=== WHAT THE EXERCISE ASKS ===
Every entry is to be restated exactly; pictures are not part of the copy.

=== INPUT FOR THIS TASK ===
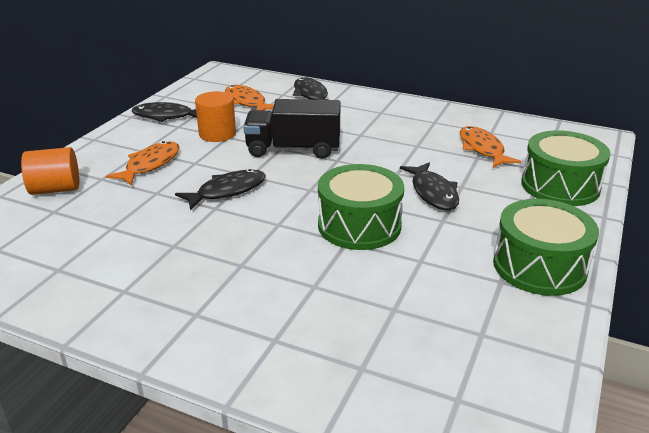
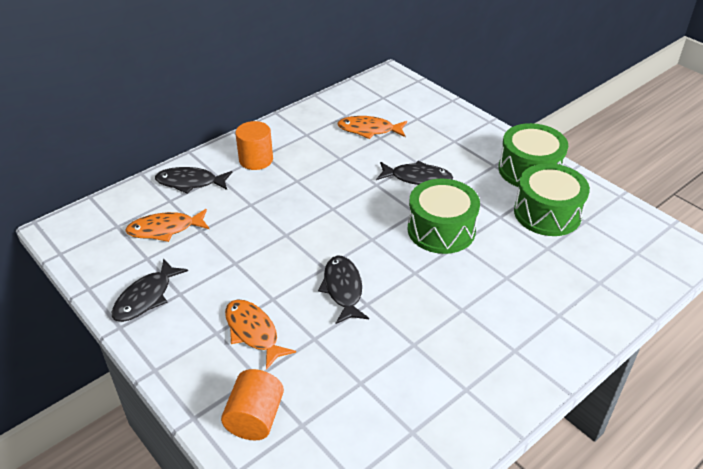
camera: 65 degrees left, 10 degrees up
(217, 134) = (223, 268): orange cylinder -> orange cylinder (256, 160)
(293, 149) = (295, 227): black truck -> none
(560, 186) = (443, 120): green drum -> green drum (547, 213)

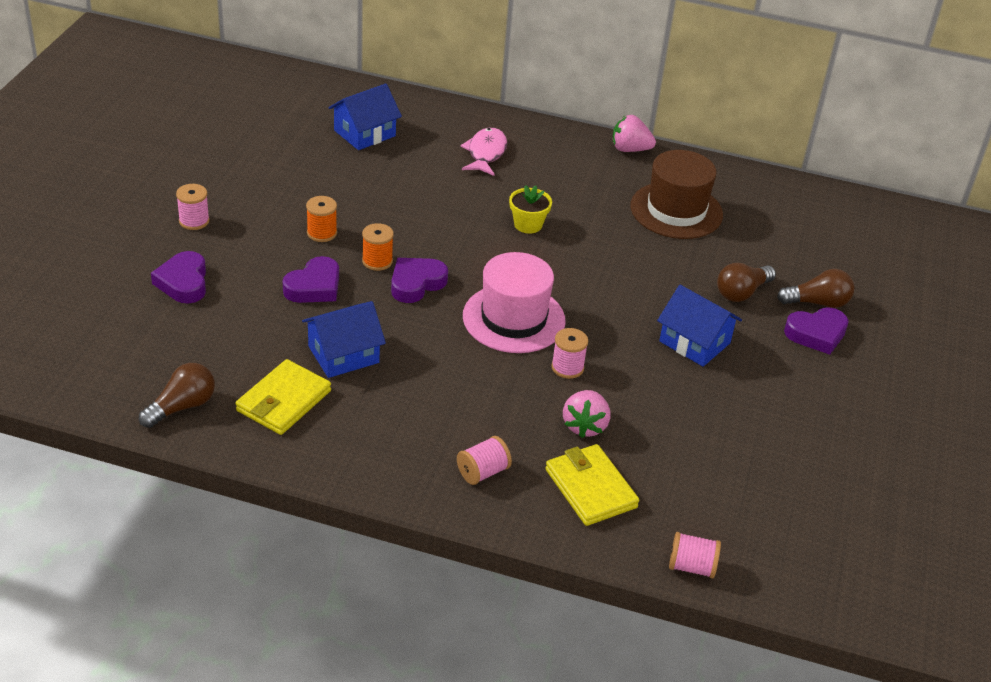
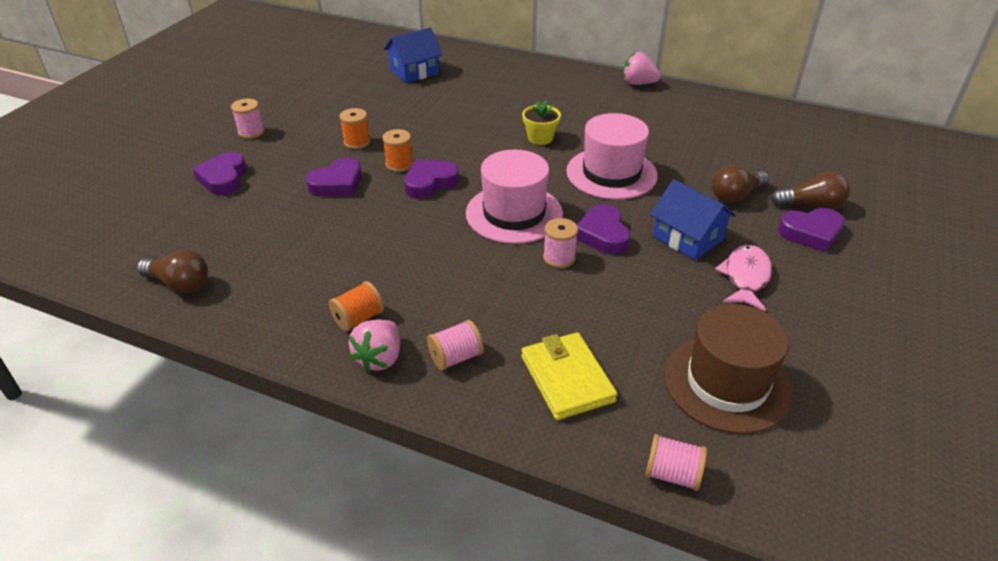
camera: 10 degrees right, 0 degrees up
(182, 406) = (179, 284): brown light bulb -> brown light bulb turned 60 degrees clockwise
(283, 401) = (277, 281): yellow wallet -> none
(343, 354) = (346, 241): blue house -> none
(378, 437) = (358, 318): none -> orange spool
(485, 153) = (513, 86): pink fish -> pink fish (745, 277)
(585, 426) = (569, 314): pink strawberry -> pink strawberry (379, 358)
(609, 341) = (603, 235): none -> purple heart
(610, 268) = (611, 173): none -> pink hat
(676, 210) = (676, 129): brown hat -> brown hat (727, 383)

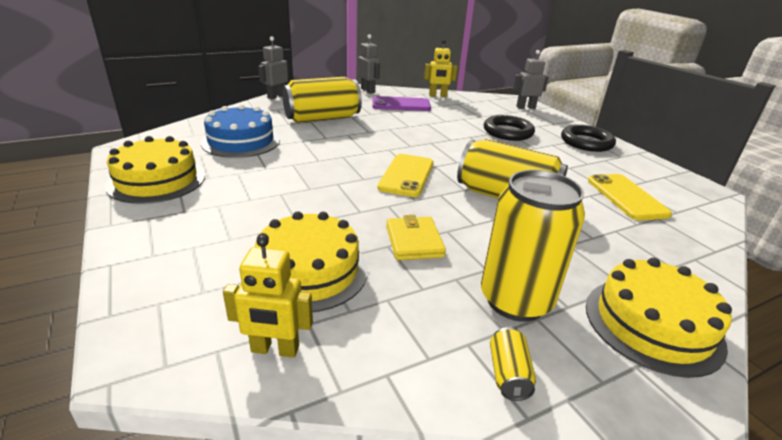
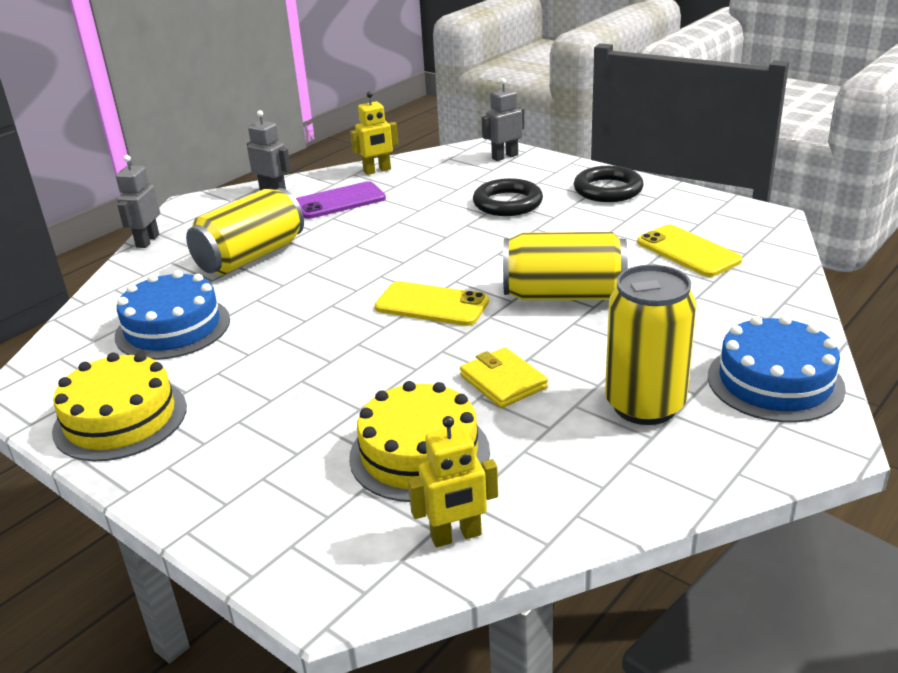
camera: 20 degrees left, 0 degrees up
(406, 175) = (431, 305): yellow phone -> yellow phone turned 60 degrees counterclockwise
(508, 374) = (679, 472): yellow can -> none
(652, 324) = (775, 382): yellow cake -> blue cake

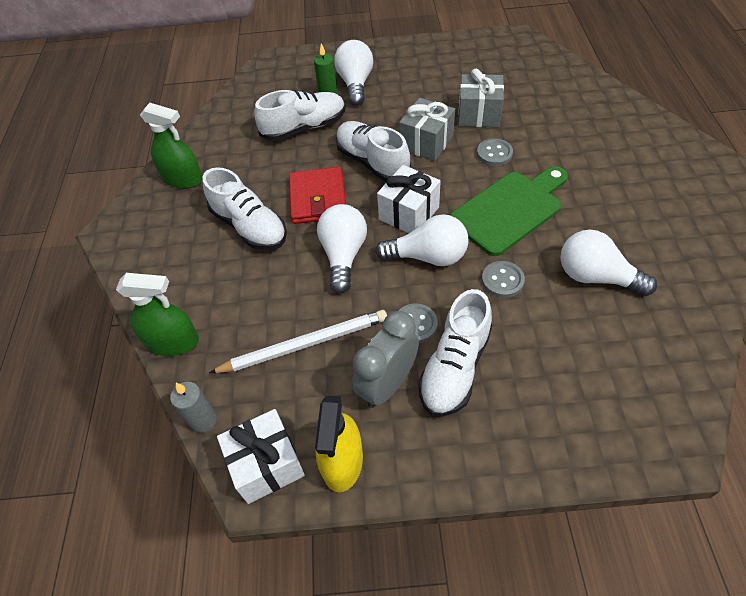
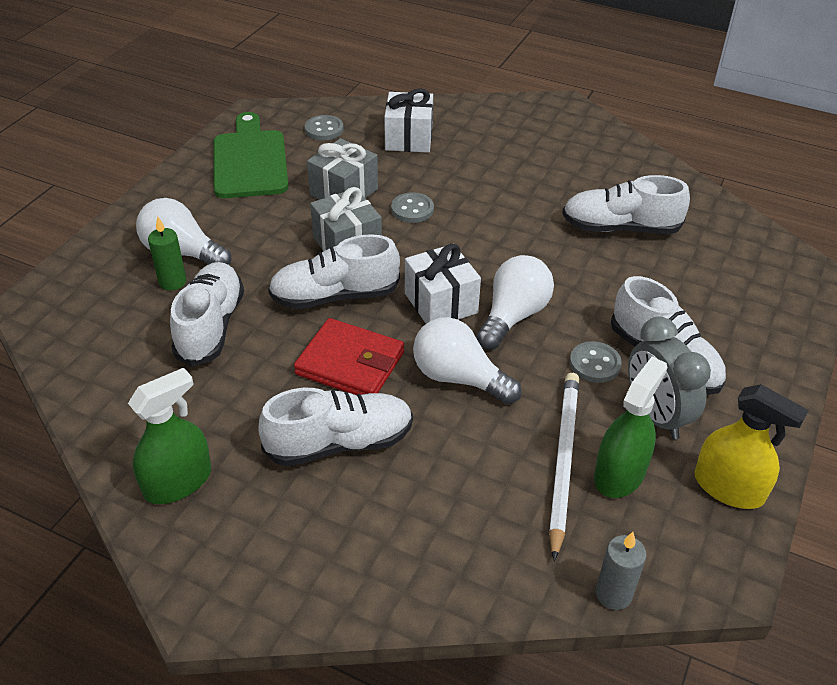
camera: 65 degrees left, 10 degrees down
(173, 342) = (474, 589): green spray bottle -> green spray bottle (619, 474)
(266, 464) = (703, 553): white gift -> white gift (409, 138)
(502, 280) = (582, 282): grey button -> grey button (324, 129)
(510, 210) = (498, 236): green cutting board -> green cutting board (250, 160)
(596, 277) = (620, 228): white light bulb -> white shoe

=== RESULT FOR THIS TASK ===
camera: 65 degrees left, 10 degrees up
(217, 134) = (223, 268): orange cylinder -> orange cylinder (256, 160)
(293, 149) = (295, 227): black truck -> none
(560, 186) = (443, 120): green drum -> green drum (547, 213)

camera: 10 degrees right, 0 degrees up
(182, 406) = (179, 284): brown light bulb -> brown light bulb turned 60 degrees clockwise
(283, 401) = (277, 281): yellow wallet -> none
(343, 354) = (346, 241): blue house -> none
(378, 437) = (358, 318): none -> orange spool
(485, 153) = (513, 86): pink fish -> pink fish (745, 277)
(585, 426) = (569, 314): pink strawberry -> pink strawberry (379, 358)
(609, 341) = (603, 235): none -> purple heart
(610, 268) = (611, 173): none -> pink hat
(676, 210) = (676, 129): brown hat -> brown hat (727, 383)

camera: 20 degrees left, 0 degrees up
(406, 175) = (431, 305): yellow phone -> yellow phone turned 60 degrees counterclockwise
(508, 374) = (679, 472): yellow can -> none
(652, 324) = (775, 382): yellow cake -> blue cake

camera: 65 degrees left, 10 degrees down
(173, 342) = (474, 589): green spray bottle -> green spray bottle (619, 474)
(266, 464) = (703, 553): white gift -> white gift (409, 138)
(502, 280) = (582, 282): grey button -> grey button (324, 129)
(510, 210) = (498, 236): green cutting board -> green cutting board (250, 160)
(596, 277) = (620, 228): white light bulb -> white shoe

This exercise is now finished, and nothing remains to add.